▶ _Problem to work on_:
Among the lines below, list those containing the string "cyan".

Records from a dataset
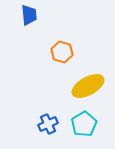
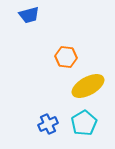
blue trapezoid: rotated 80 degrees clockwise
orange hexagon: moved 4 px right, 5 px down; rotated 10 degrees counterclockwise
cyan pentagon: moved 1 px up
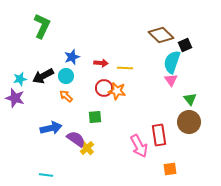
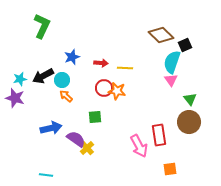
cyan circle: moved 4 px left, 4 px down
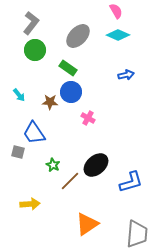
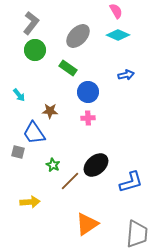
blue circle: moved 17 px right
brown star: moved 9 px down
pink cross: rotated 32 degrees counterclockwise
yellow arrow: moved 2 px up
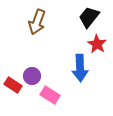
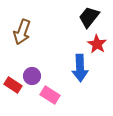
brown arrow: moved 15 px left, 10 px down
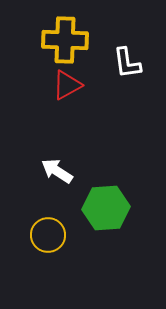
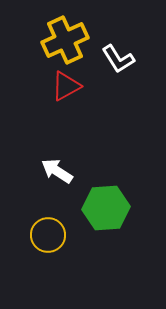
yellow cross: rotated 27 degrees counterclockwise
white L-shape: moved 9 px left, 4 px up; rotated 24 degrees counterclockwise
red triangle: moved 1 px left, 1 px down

▶ _Completed exercise_:
cyan pentagon: moved 1 px up
cyan circle: moved 4 px left, 4 px down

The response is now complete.